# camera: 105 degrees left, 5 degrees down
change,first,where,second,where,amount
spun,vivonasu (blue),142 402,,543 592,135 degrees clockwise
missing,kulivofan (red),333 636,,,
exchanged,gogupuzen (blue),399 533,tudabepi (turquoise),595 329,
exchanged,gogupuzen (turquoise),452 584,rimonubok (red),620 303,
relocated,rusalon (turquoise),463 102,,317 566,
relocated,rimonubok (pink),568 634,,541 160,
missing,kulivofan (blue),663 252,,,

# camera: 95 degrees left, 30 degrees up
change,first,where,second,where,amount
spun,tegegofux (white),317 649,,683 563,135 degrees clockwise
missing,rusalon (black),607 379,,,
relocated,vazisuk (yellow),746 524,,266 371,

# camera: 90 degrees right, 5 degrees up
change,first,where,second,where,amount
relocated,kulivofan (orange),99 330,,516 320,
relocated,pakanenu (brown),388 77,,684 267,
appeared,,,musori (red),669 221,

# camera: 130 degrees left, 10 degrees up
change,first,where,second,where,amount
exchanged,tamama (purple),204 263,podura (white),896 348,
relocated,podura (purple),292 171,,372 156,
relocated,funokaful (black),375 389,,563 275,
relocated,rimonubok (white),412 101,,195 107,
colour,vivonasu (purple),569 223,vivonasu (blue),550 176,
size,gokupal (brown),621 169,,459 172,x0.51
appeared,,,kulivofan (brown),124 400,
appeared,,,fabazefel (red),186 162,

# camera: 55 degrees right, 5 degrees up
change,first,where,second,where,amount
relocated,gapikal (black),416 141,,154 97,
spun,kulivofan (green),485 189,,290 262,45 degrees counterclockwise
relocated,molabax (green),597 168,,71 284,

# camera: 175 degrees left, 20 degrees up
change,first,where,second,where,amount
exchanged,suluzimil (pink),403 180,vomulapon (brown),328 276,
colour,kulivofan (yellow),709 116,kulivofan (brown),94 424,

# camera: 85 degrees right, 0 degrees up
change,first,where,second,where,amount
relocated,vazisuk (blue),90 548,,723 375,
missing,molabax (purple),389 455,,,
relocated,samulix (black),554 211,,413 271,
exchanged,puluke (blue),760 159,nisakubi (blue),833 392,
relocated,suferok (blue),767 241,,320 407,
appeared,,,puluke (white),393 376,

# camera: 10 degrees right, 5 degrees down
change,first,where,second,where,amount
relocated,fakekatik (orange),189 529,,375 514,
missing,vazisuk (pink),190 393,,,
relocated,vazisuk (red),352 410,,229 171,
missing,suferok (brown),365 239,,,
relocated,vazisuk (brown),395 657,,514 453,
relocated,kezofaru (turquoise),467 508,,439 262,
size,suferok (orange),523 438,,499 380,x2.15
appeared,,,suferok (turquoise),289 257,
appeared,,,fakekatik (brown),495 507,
══════════════════════════════
■ **REQUIREMENT**
The answer must be a verbatim transcription of the entries above, from the first line through the line that contains "relocated,rimonubok (pink),568 634,,541", and nothing more.

■ **SOLUTION TO THIS TASK**
# camera: 105 degrees left, 5 degrees down
change,first,where,second,where,amount
spun,vivonasu (blue),142 402,,543 592,135 degrees clockwise
missing,kulivofan (red),333 636,,,
exchanged,gogupuzen (blue),399 533,tudabepi (turquoise),595 329,
exchanged,gogupuzen (turquoise),452 584,rimonubok (red),620 303,
relocated,rusalon (turquoise),463 102,,317 566,
relocated,rimonubok (pink),568 634,,541 160,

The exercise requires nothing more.